--- RECORDS ---

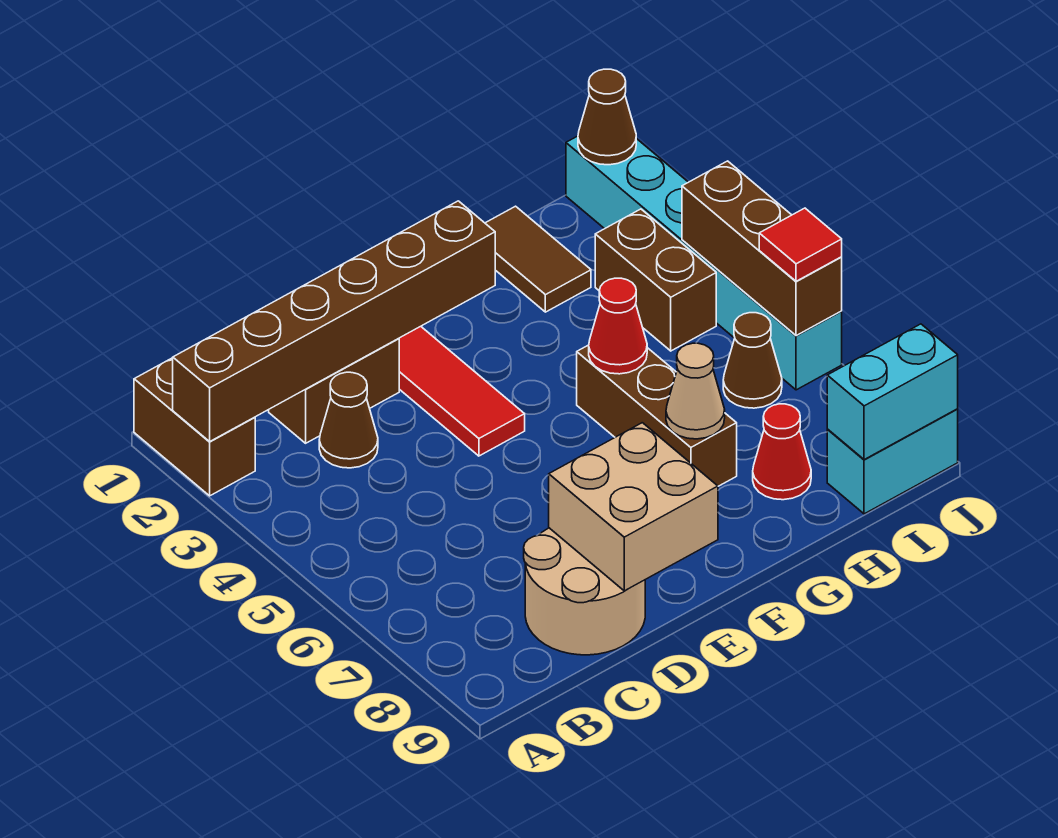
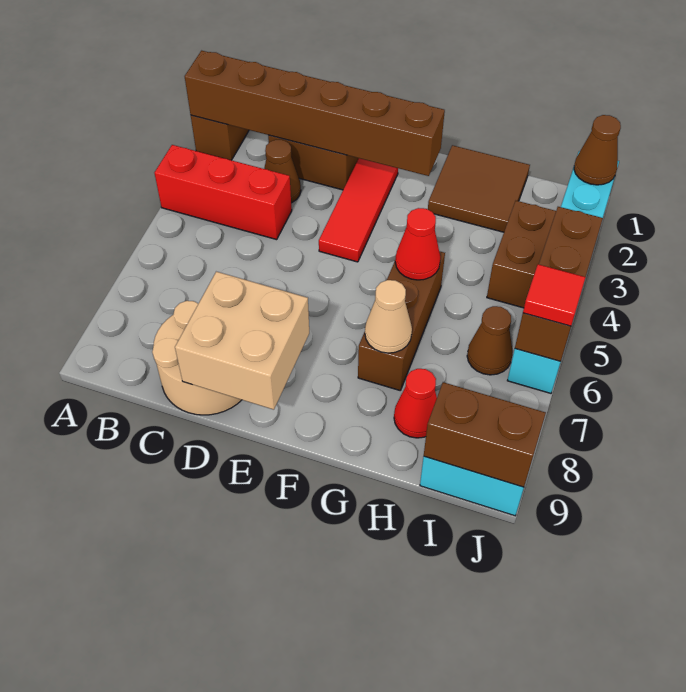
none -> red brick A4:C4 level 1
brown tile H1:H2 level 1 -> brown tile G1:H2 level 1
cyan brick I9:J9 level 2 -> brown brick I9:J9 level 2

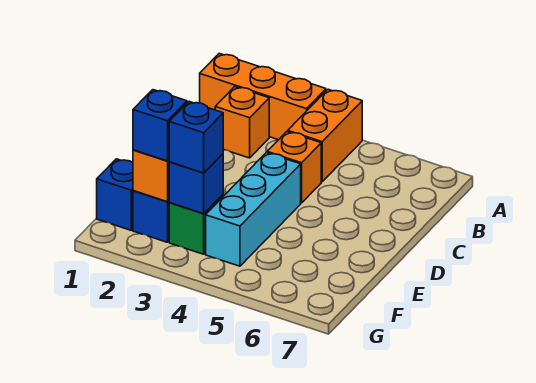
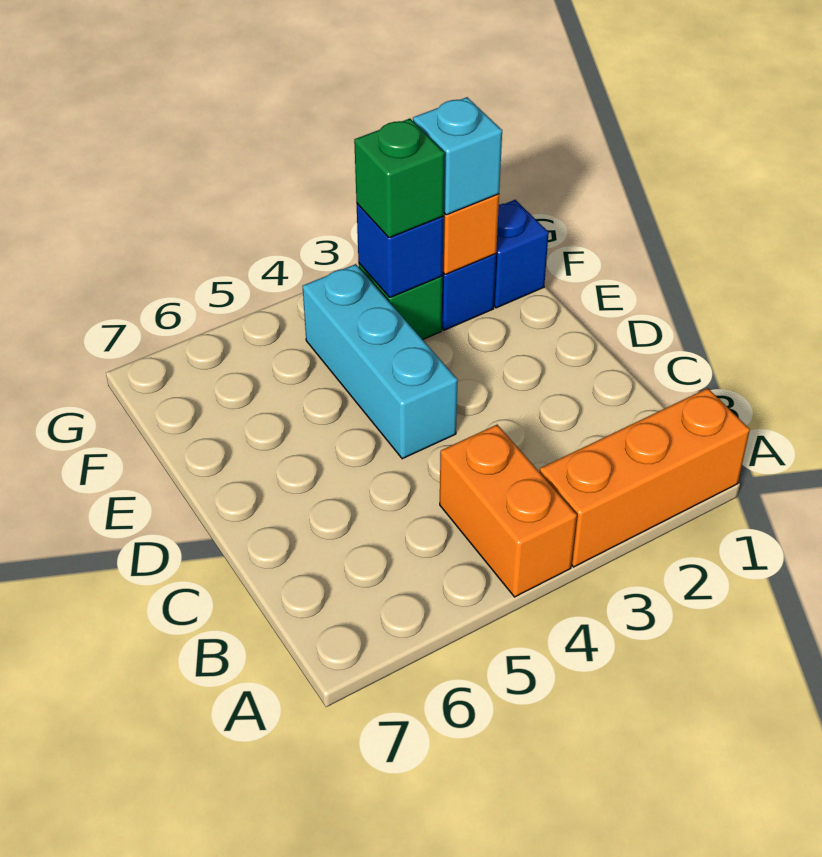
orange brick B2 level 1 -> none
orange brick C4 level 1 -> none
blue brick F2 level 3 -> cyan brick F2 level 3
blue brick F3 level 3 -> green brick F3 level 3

---

• AIM OF THE TASK: Reproduce the data above without a single change, please, but without its pictures.

• TASK SOLUTION:
none -> red brick A4:C4 level 1
brown tile H1:H2 level 1 -> brown tile G1:H2 level 1
cyan brick I9:J9 level 2 -> brown brick I9:J9 level 2

orange brick B2 level 1 -> none
orange brick C4 level 1 -> none
blue brick F2 level 3 -> cyan brick F2 level 3
blue brick F3 level 3 -> green brick F3 level 3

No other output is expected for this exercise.